> [ACTION ITEM]: Skip the pictures. Transcribe the rest of the data below without changing a word.

▶

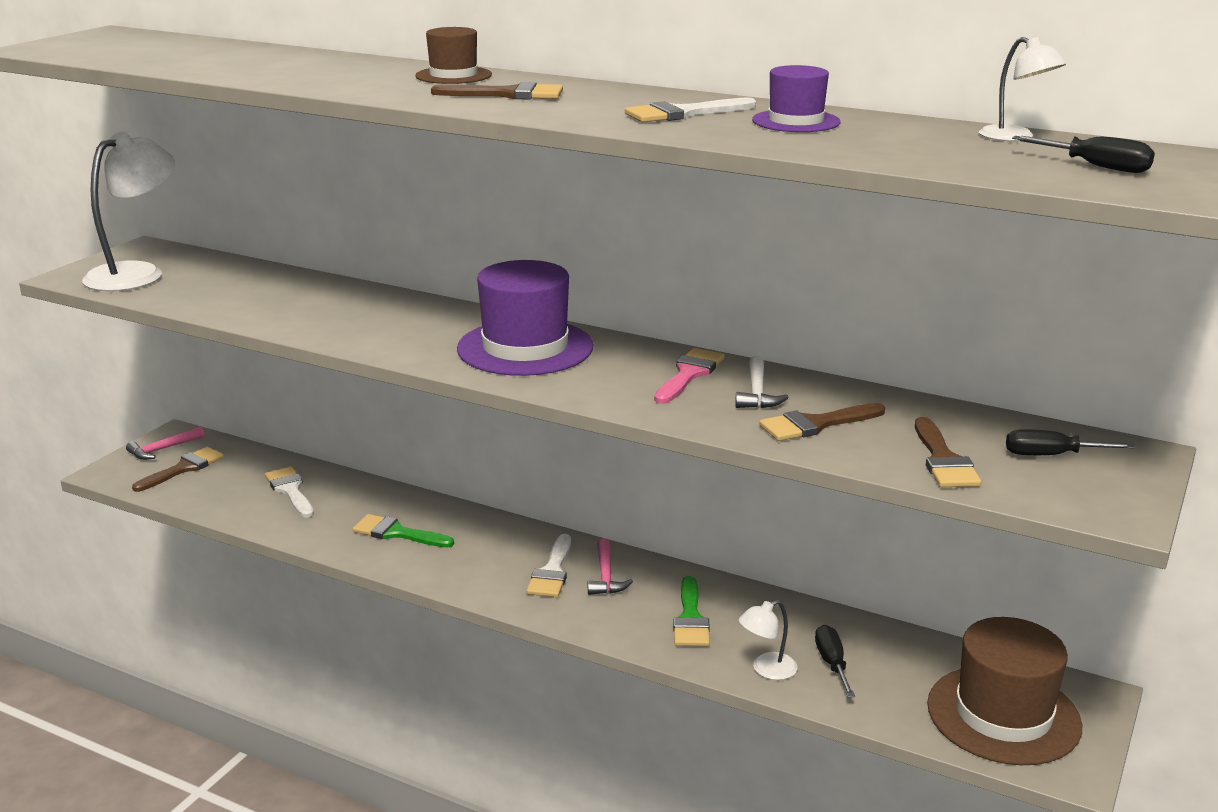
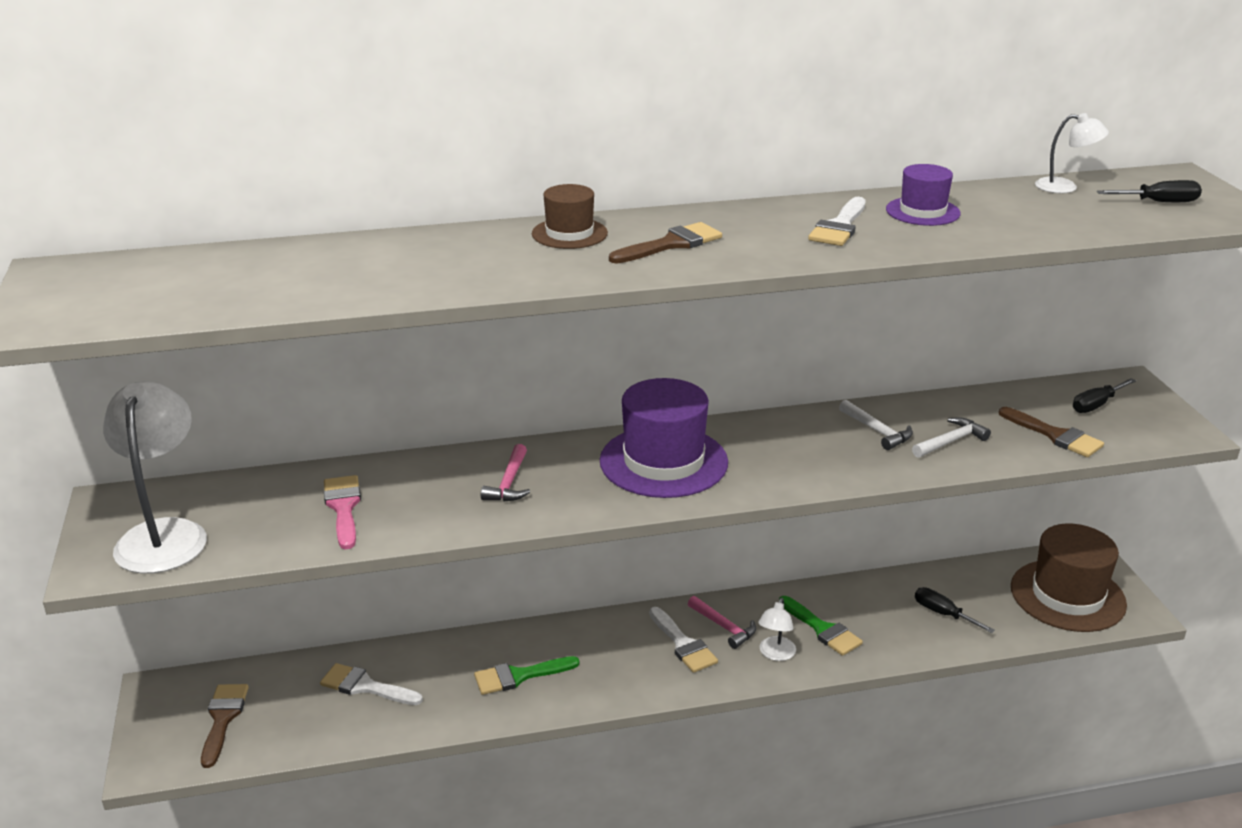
camera: 40 degrees left, 5 degrees up
(163, 449) = (167, 711): pink hammer -> pink hammer (509, 483)
(689, 374) = (812, 435): pink brush -> pink brush (343, 508)
(766, 670) = (916, 641): white lamp -> white lamp (775, 654)
(816, 424) = (951, 441): brown brush -> white hammer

◀

> [ANSWER BOX]:
camera: 40 degrees left, 5 degrees up
(163, 449) = (167, 711): pink hammer -> pink hammer (509, 483)
(689, 374) = (812, 435): pink brush -> pink brush (343, 508)
(766, 670) = (916, 641): white lamp -> white lamp (775, 654)
(816, 424) = (951, 441): brown brush -> white hammer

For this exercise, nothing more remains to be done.